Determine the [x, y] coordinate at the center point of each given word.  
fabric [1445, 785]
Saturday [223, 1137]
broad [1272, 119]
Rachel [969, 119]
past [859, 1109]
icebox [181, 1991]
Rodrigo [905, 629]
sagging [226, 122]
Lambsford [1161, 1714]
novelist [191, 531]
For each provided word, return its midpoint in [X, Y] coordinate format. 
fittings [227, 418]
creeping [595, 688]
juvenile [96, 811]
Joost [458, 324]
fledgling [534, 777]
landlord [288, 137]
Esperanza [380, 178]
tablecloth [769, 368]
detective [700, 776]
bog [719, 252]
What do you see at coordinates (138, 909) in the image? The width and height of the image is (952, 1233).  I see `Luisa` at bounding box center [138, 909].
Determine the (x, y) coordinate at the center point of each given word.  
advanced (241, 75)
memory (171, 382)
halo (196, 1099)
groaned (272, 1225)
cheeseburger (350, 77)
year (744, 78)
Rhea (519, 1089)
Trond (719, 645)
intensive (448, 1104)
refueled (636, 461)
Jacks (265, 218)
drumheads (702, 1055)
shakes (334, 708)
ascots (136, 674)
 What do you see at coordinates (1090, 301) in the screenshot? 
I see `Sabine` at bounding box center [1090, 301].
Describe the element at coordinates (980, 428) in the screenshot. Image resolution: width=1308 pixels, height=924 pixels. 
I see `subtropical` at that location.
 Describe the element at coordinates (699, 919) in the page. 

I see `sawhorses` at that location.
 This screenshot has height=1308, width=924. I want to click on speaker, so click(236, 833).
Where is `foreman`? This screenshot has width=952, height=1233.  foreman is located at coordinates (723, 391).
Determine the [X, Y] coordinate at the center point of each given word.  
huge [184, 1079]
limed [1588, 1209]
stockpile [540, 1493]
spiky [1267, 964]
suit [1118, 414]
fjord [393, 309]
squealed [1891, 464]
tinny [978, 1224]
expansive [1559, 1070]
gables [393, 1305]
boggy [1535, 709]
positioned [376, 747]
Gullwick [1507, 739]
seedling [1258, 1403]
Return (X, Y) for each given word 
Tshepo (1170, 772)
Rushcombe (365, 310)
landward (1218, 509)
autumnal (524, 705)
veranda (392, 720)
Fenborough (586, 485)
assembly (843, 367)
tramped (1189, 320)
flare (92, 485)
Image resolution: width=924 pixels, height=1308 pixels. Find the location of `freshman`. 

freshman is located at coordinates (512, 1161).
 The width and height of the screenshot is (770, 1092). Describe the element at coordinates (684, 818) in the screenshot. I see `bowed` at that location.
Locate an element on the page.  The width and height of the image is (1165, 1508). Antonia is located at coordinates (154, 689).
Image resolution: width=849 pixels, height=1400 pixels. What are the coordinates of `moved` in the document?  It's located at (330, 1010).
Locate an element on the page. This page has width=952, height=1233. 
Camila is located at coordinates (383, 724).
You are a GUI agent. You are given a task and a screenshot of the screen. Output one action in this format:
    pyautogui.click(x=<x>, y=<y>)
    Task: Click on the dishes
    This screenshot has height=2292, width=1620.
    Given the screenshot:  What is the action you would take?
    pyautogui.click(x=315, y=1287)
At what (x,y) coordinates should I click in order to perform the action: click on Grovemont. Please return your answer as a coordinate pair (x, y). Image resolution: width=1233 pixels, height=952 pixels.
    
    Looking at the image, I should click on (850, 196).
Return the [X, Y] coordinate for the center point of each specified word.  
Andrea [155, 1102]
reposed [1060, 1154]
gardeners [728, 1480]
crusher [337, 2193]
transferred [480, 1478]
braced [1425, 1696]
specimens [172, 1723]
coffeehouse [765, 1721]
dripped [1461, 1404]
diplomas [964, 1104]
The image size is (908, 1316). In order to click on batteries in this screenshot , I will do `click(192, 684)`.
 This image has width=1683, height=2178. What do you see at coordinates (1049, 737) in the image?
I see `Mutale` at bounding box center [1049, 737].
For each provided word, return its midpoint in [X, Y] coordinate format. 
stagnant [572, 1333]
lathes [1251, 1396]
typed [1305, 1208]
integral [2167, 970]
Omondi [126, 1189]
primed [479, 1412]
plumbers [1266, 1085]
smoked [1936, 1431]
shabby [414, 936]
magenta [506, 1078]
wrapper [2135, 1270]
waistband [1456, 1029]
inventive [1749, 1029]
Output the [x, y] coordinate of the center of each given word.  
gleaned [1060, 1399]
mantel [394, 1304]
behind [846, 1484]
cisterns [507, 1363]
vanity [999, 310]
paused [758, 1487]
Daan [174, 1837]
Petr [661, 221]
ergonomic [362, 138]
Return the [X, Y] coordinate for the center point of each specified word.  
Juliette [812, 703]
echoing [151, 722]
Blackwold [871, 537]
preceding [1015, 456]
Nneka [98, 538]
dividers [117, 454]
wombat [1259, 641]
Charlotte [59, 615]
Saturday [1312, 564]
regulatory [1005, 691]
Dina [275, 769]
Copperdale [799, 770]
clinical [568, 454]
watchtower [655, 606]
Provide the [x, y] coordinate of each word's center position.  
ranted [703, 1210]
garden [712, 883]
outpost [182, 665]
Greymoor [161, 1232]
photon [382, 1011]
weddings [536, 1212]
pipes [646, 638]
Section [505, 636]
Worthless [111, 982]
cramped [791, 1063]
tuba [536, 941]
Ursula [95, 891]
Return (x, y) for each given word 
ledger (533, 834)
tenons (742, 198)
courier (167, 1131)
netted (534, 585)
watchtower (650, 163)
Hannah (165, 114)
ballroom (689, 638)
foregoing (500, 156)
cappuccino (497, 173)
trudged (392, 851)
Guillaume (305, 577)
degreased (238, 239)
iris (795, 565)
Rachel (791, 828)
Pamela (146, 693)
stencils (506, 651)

= = = = = = =

### What is needed:
Rewrite the data starting at the line containing "novelist [191, 531]" and ending at the line containing "tablecloth [769, 368]" as a numbered list, leaving out any blank lines.

### Complete answer:
1. novelist [191, 531]
2. For each provided word, return its midpoint in [X, Y] coordinate format. 
3. fittings [227, 418]
4. creeping [595, 688]
5. juvenile [96, 811]
6. Joost [458, 324]
7. fledgling [534, 777]
8. landlord [288, 137]
9. Esperanza [380, 178]
10. tablecloth [769, 368]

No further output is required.